* _Description of the task_
Restate word for word the lines of the records below, starting at the line that contains "yellow hourglass [500,246,531,305]" and ending at the line that contains "none -> pink plane [90,174,166,230]", with both of those lines included and nothing else.

* _Material for this exercise_
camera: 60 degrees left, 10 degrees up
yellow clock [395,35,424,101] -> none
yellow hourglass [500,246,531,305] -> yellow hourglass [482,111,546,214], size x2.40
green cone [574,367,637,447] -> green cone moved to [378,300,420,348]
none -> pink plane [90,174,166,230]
--
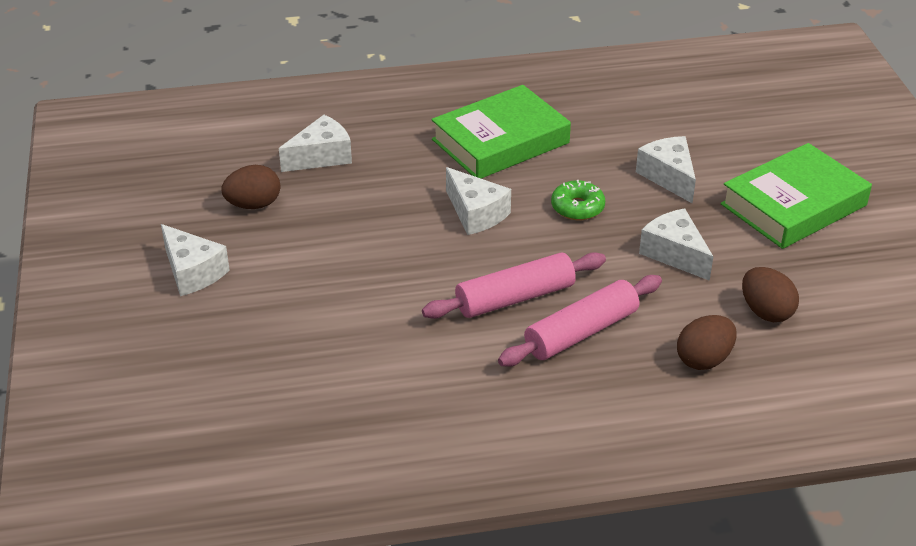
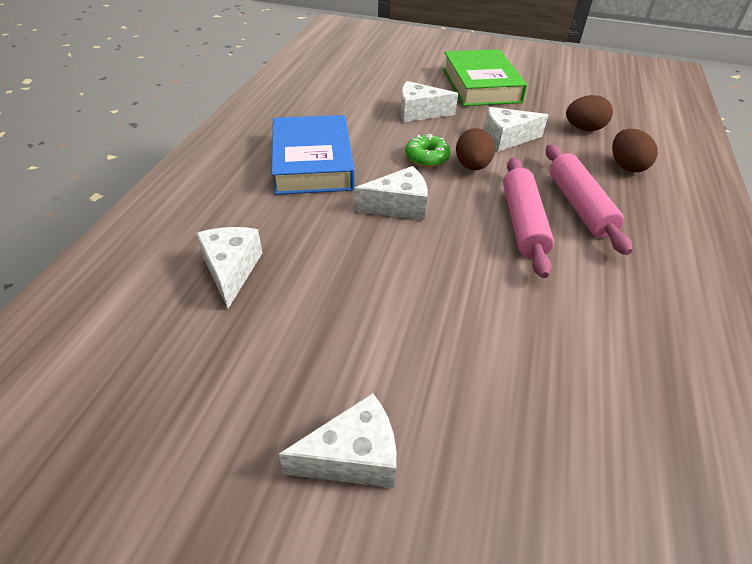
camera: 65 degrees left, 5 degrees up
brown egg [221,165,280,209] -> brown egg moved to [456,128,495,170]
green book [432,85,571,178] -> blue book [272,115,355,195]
==
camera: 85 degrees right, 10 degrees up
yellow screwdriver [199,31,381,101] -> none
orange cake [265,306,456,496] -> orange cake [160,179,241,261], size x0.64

* _Written response_
yellow hourglass [500,246,531,305] -> yellow hourglass [482,111,546,214], size x2.40
green cone [574,367,637,447] -> green cone moved to [378,300,420,348]
none -> pink plane [90,174,166,230]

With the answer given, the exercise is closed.